[Content revision data]
# # # #

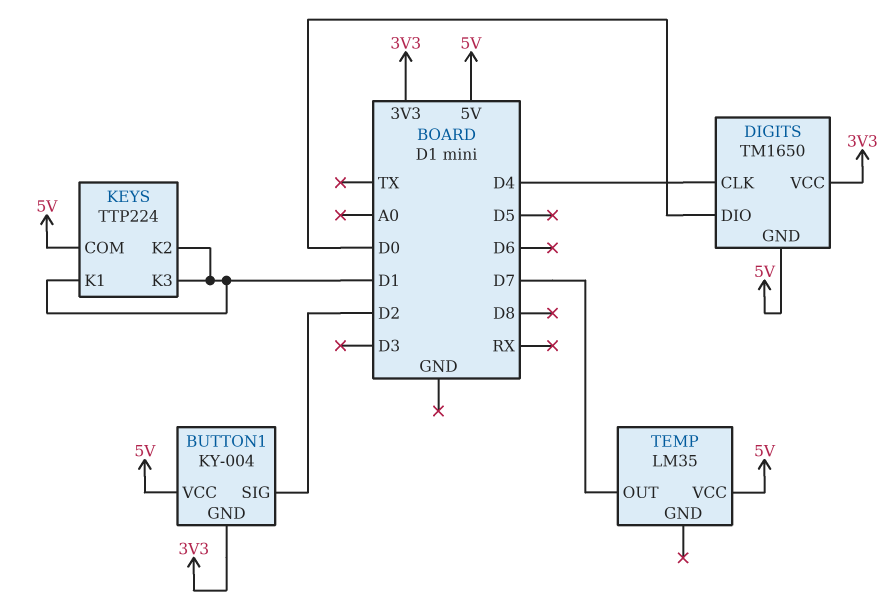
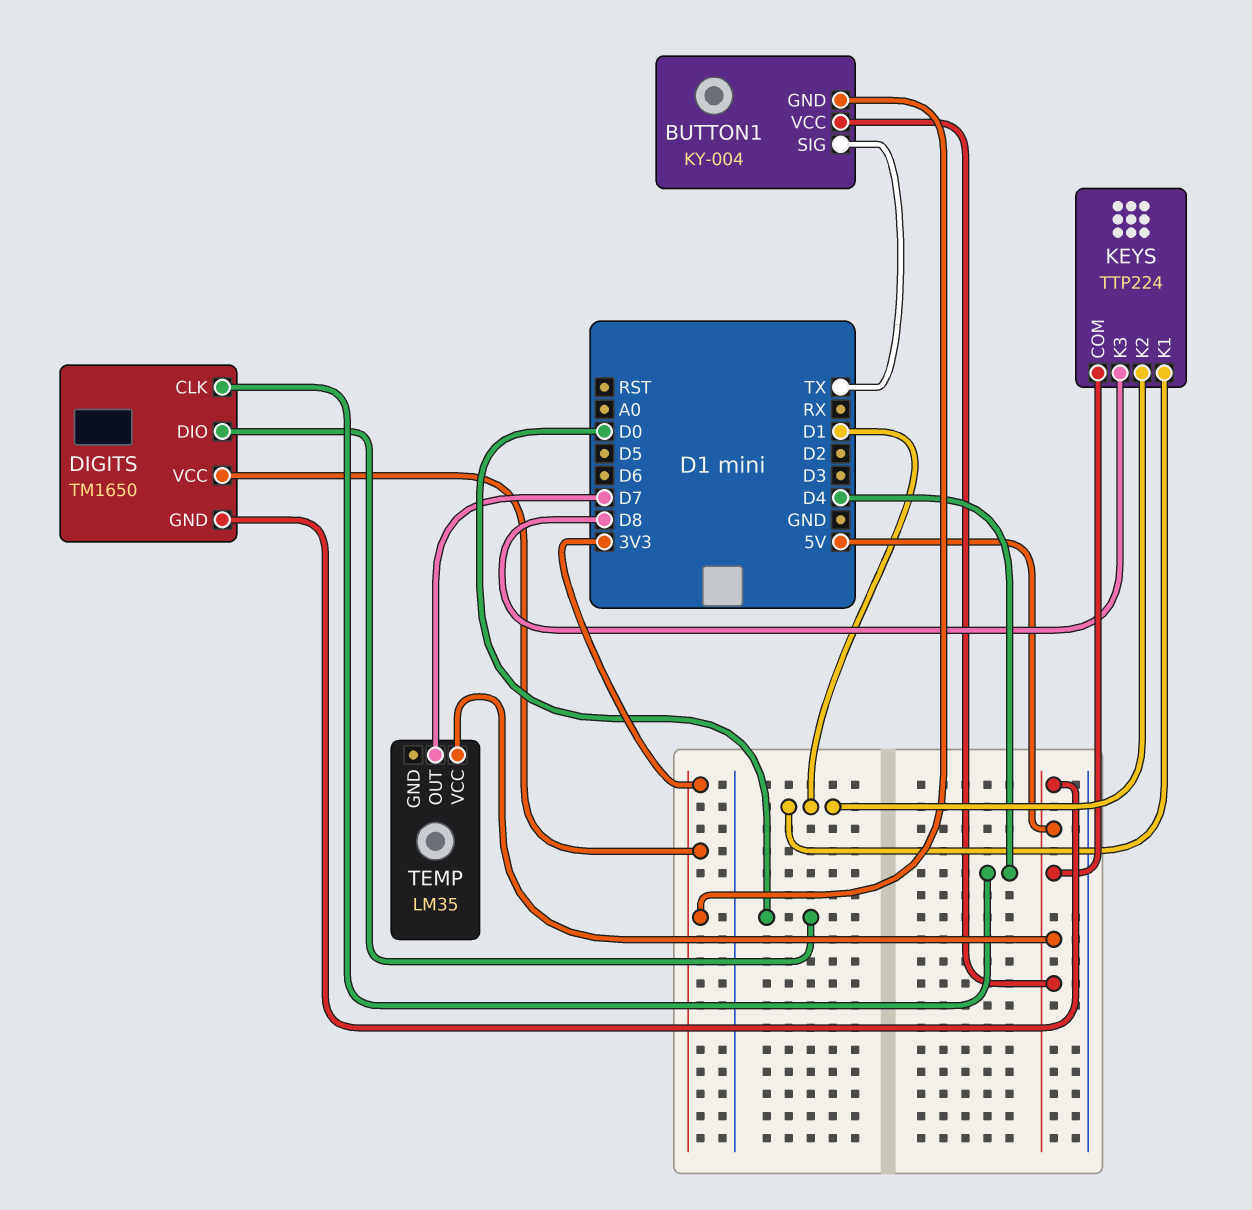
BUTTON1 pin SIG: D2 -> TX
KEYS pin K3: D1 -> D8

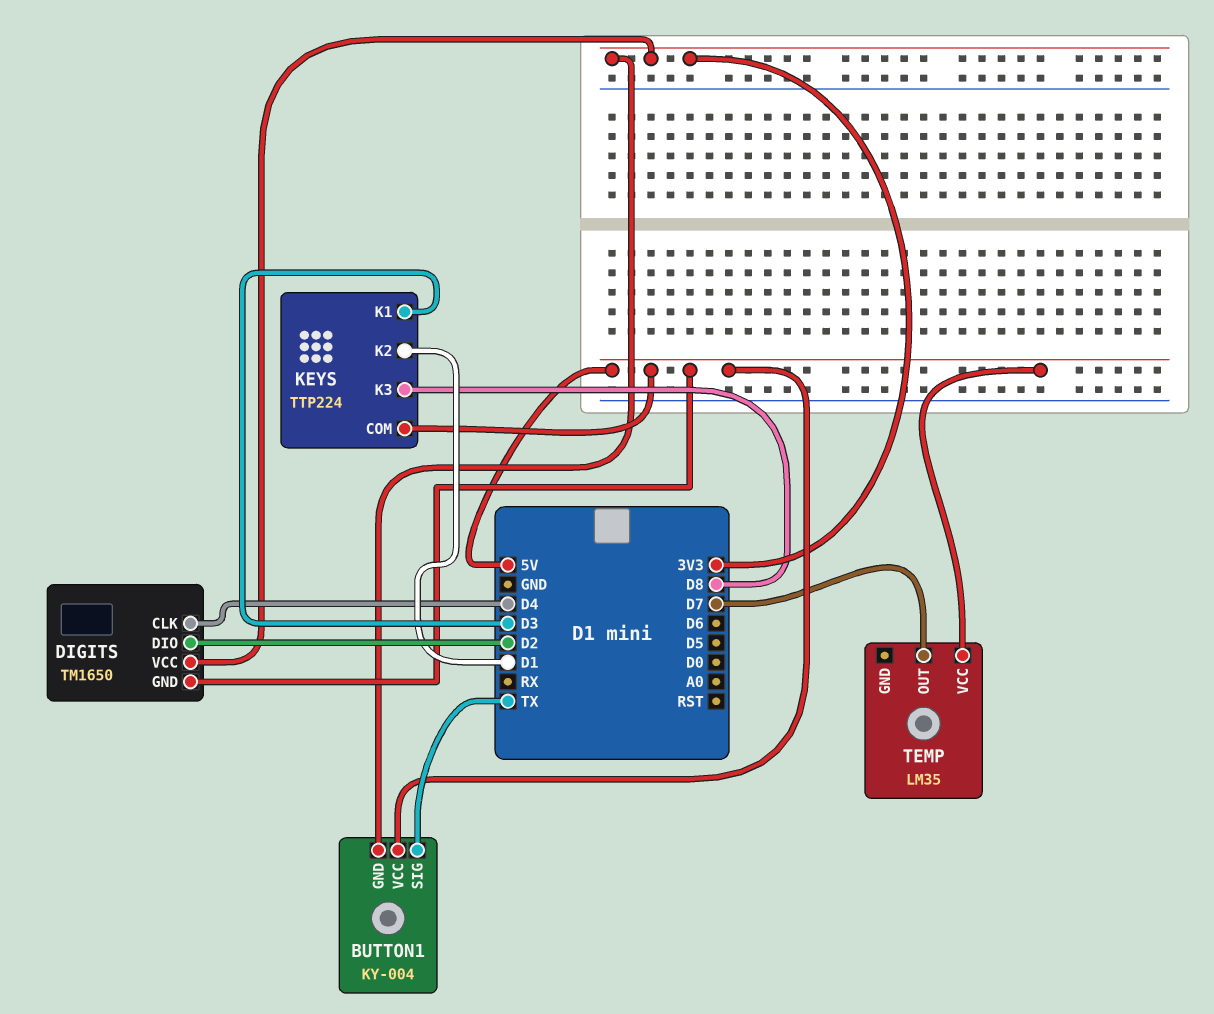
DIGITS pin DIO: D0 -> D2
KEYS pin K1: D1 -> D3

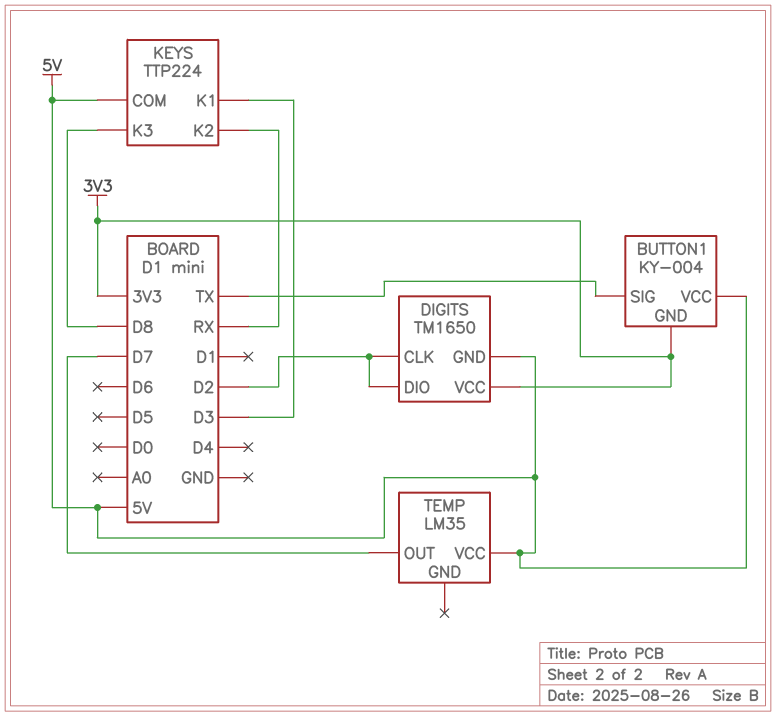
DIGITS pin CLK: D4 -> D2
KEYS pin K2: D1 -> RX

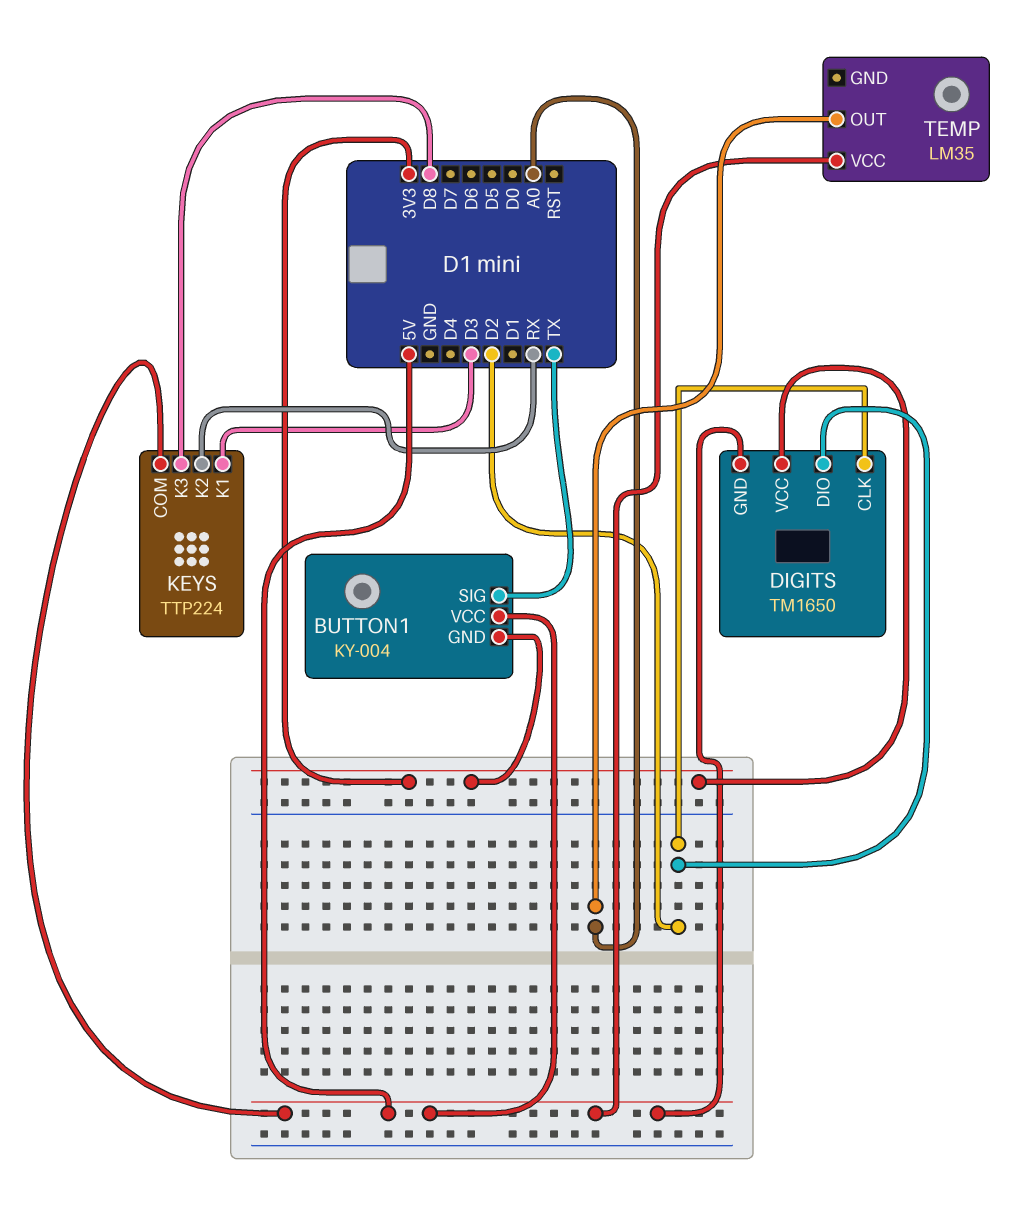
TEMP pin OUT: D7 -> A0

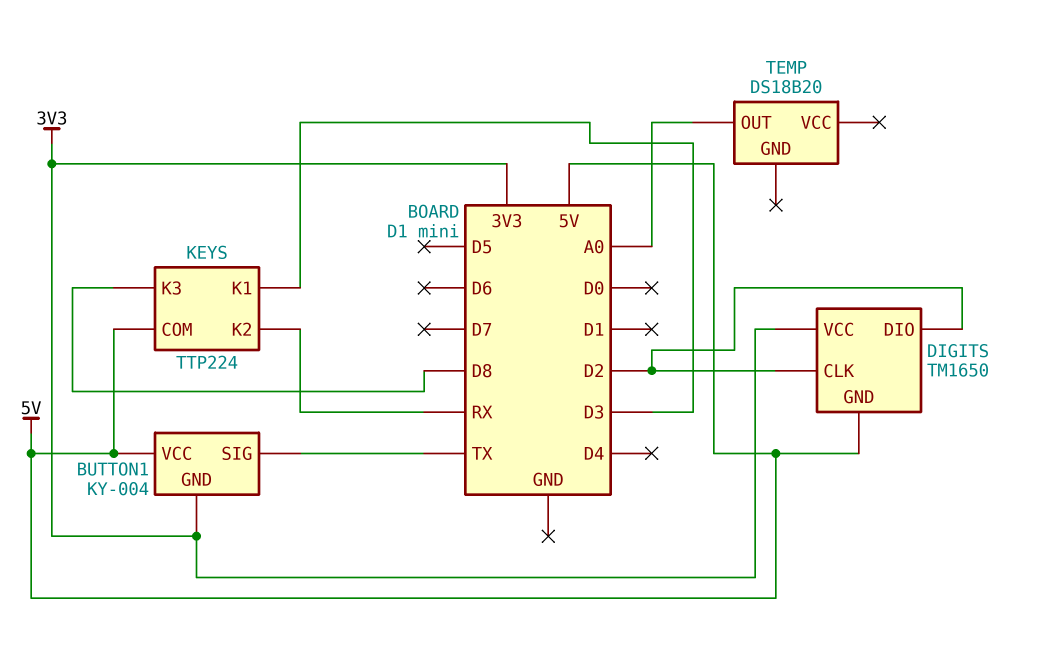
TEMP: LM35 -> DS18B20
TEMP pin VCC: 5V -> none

# # # #

## THE PROBLEM
Your reply must hold only the lines from the line containing "DIGITS pin CLK: D4 -> D2" through the end of the records above, written out exactly, both ends included, with no pictures, please.

## ANSWER
DIGITS pin CLK: D4 -> D2
KEYS pin K2: D1 -> RX

TEMP pin OUT: D7 -> A0

TEMP: LM35 -> DS18B20
TEMP pin VCC: 5V -> none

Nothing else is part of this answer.